- [WHAT IS REQUIRED] Once you find the line with "(309, 172) = (238, 192): black", transcribe it and all the lines that follow to the end of the data, exactly as written; skip any pictures.

Data records:
○ ○ ○ ○

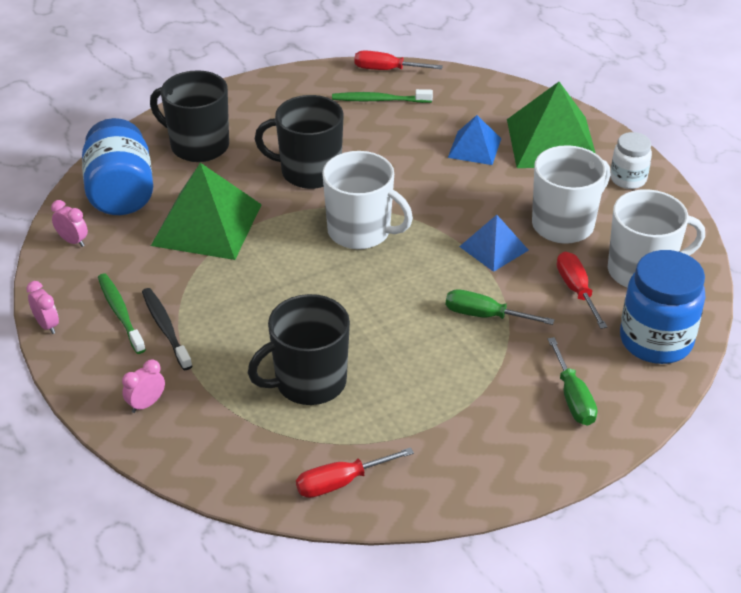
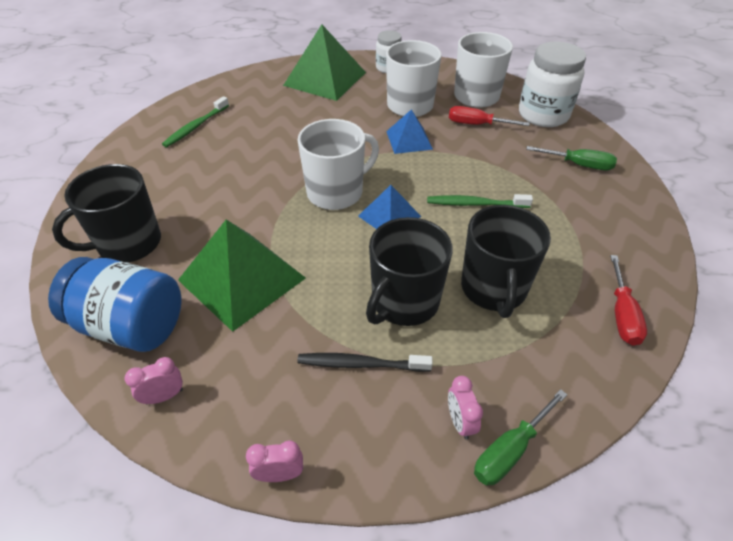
camera: 60 degrees left, 5 degrees up
(120, 313) = (312, 394): green toothbrush -> green toothbrush (475, 204)
(309, 172) = (238, 192): black mug -> black mug (404, 302)
(387, 70) = (166, 110): red screwdriver -> none
(474, 148) = (297, 108): blue pyramid -> blue pyramid (389, 216)
(485, 315) = (475, 170): green screwdriver -> green screwdriver (510, 450)
(656, 341) = (543, 115): blue jar -> white jar

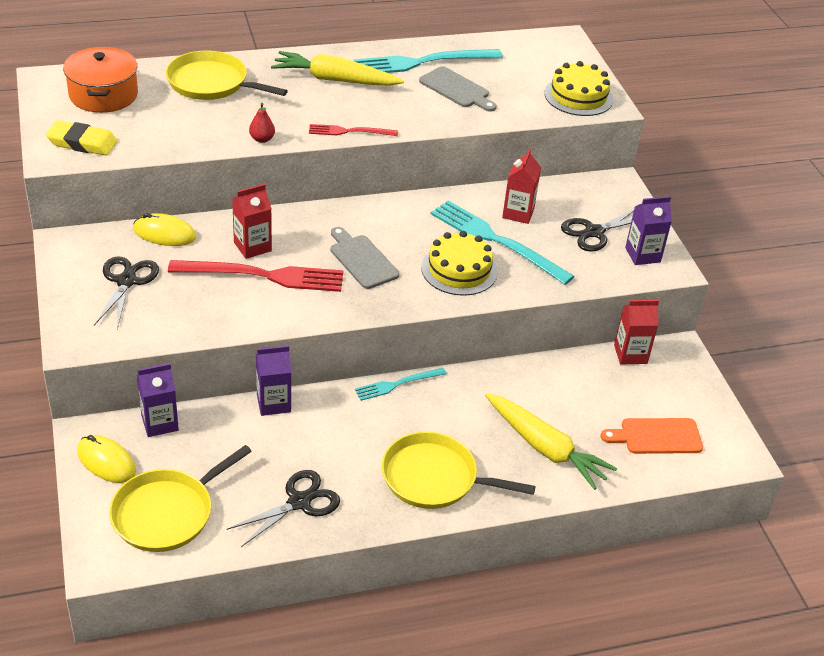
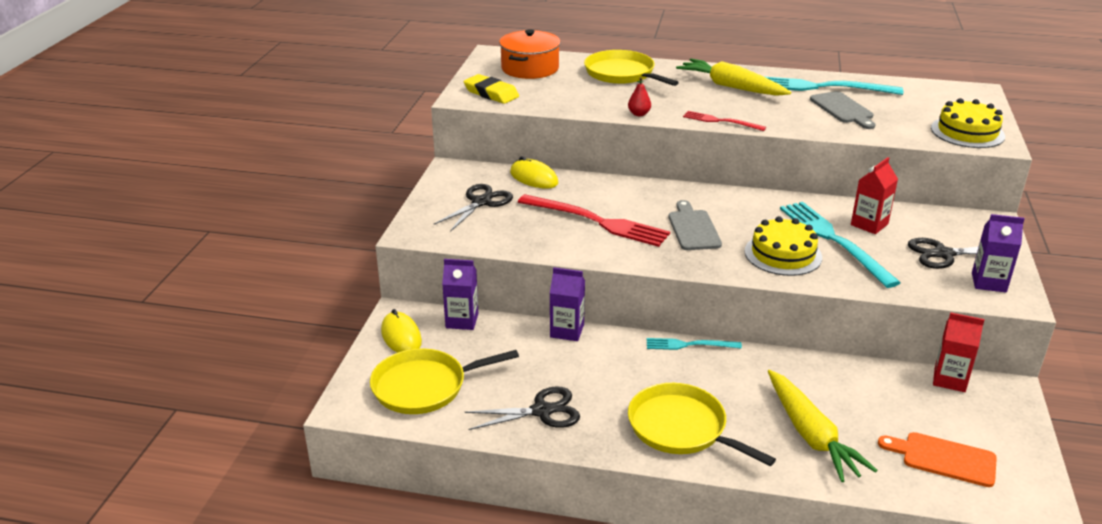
camera: 30 degrees right, 10 degrees down
(252, 247) = (601, 200): red carton -> none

○ ○ ○ ○

- [RESPONSE FOR THIS EXERCISE]
(309, 172) = (238, 192): black mug -> black mug (404, 302)
(387, 70) = (166, 110): red screwdriver -> none
(474, 148) = (297, 108): blue pyramid -> blue pyramid (389, 216)
(485, 315) = (475, 170): green screwdriver -> green screwdriver (510, 450)
(656, 341) = (543, 115): blue jar -> white jar

camera: 30 degrees right, 10 degrees down
(252, 247) = (601, 200): red carton -> none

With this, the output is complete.